[Items listed in a dataset]
-----
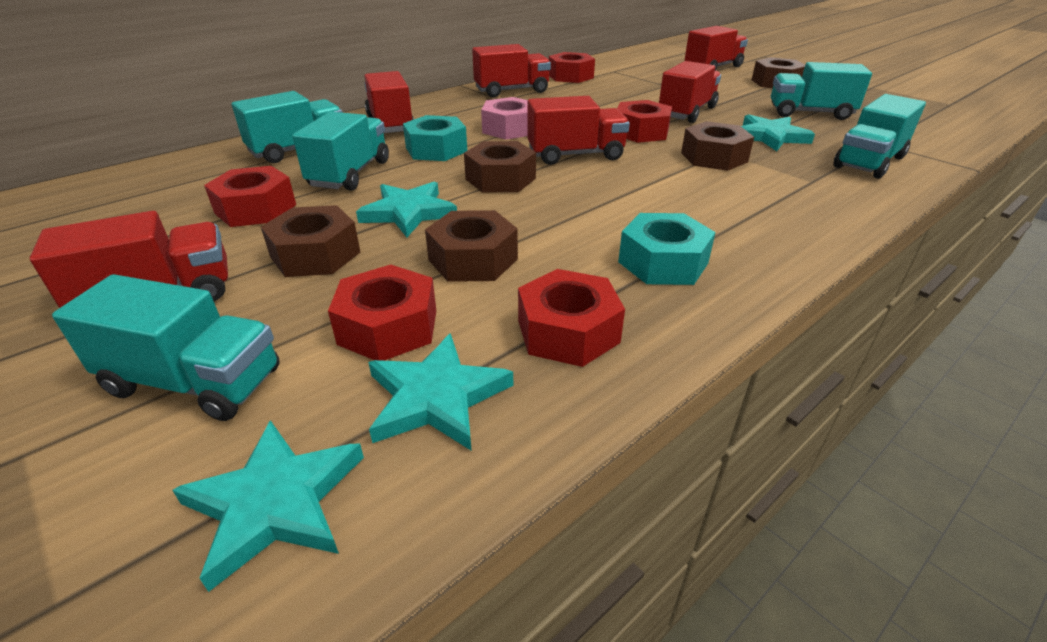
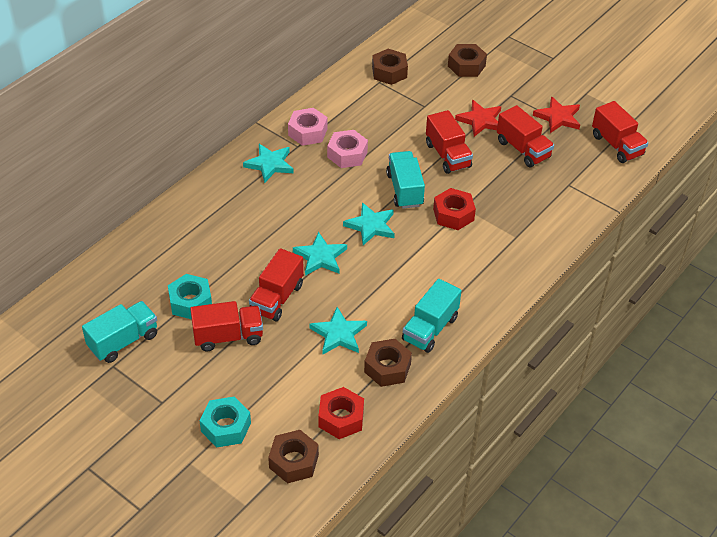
brown nut: [261,205,360,277] [425,210,518,282] [464,141,536,193] [681,121,754,171] [752,57,805,88] = 5 -> [268,430,319,483] [364,339,412,387] [372,49,408,85] [448,44,487,77] = 4
pink nut: [481,97,528,140] = 1 -> [288,108,328,146] [327,130,368,168] = 2
red nut: [204,166,296,227] [328,265,436,361] [518,269,625,367] [549,52,595,83] [617,100,672,143] = 5 -> [318,387,364,439] [433,188,476,230] = 2
red star: none = 0 -> [455,100,501,137] [533,96,580,133] = 2
red truck: [30,211,228,308] [364,71,414,133] [472,44,551,97] [527,96,630,165] [659,61,721,123] [685,26,748,71] = 6 -> [190,301,263,351] [249,248,304,322] [426,110,473,174] [497,105,554,167] [592,101,649,163] = 5
turquoise truck: [52,274,280,421] [232,91,342,163] [292,112,389,191] [771,62,872,120] [833,94,926,179] = 5 -> [82,301,157,363] [386,151,425,209] [402,279,461,353] = 3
-----
**DIRECTIVE:** Copy each line, exactly, that falls between the line containing "red star: none" and the end of the entries, both included.

**EXERCISE RESPONSE:**
red star: none = 0 -> [455,100,501,137] [533,96,580,133] = 2
red truck: [30,211,228,308] [364,71,414,133] [472,44,551,97] [527,96,630,165] [659,61,721,123] [685,26,748,71] = 6 -> [190,301,263,351] [249,248,304,322] [426,110,473,174] [497,105,554,167] [592,101,649,163] = 5
turquoise truck: [52,274,280,421] [232,91,342,163] [292,112,389,191] [771,62,872,120] [833,94,926,179] = 5 -> [82,301,157,363] [386,151,425,209] [402,279,461,353] = 3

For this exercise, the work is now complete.